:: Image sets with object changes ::

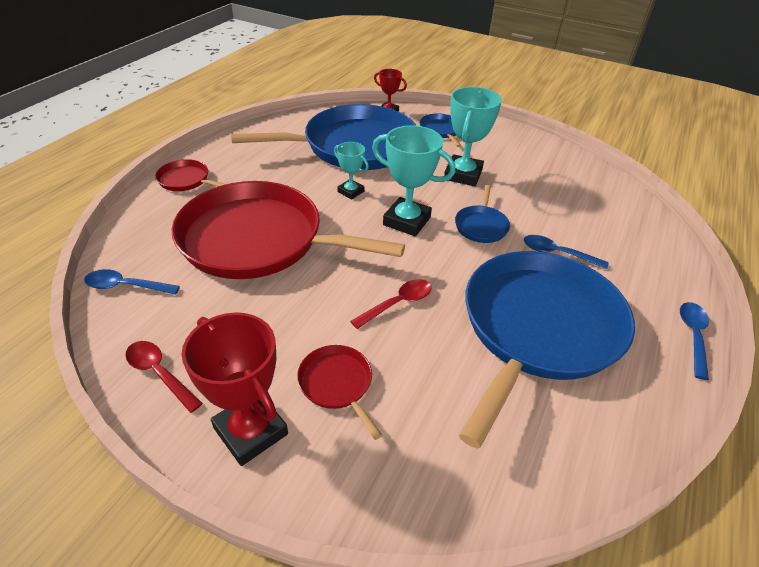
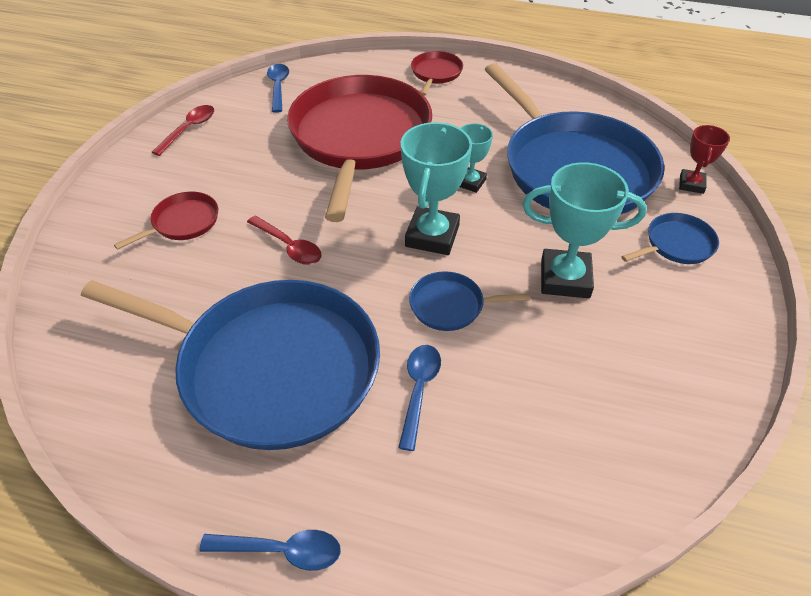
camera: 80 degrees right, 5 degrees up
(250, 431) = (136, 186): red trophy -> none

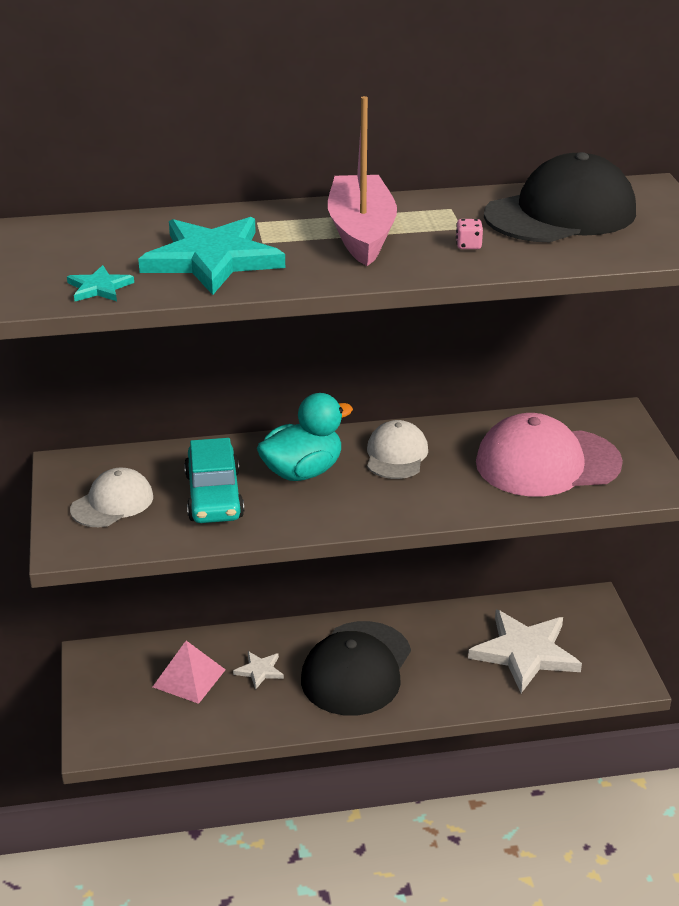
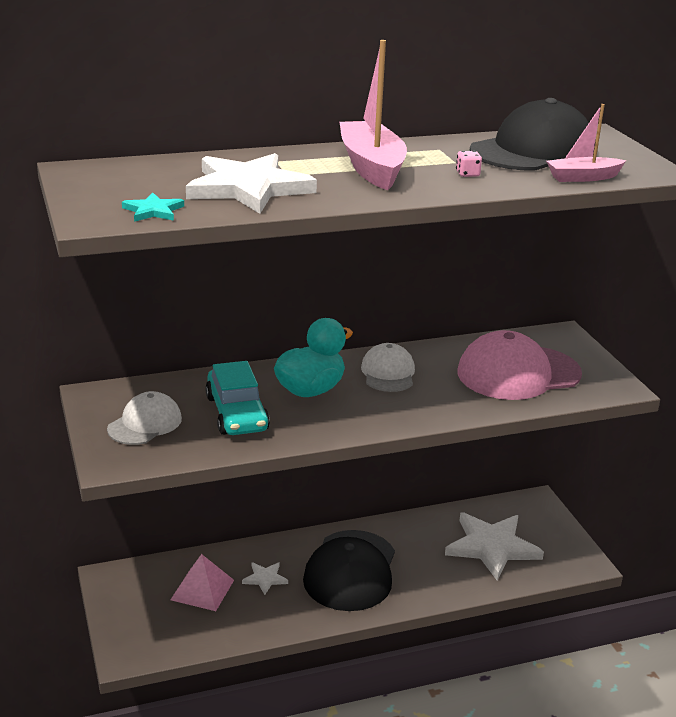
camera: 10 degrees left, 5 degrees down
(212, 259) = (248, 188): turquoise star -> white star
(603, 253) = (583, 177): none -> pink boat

:: WORK TO COMPLETE ::
Exclude the pictures. Write out the remaining data exactly.

:: PROBLEM SOLUTION ::
camera: 80 degrees right, 5 degrees up
(250, 431) = (136, 186): red trophy -> none

camera: 10 degrees left, 5 degrees down
(212, 259) = (248, 188): turquoise star -> white star
(603, 253) = (583, 177): none -> pink boat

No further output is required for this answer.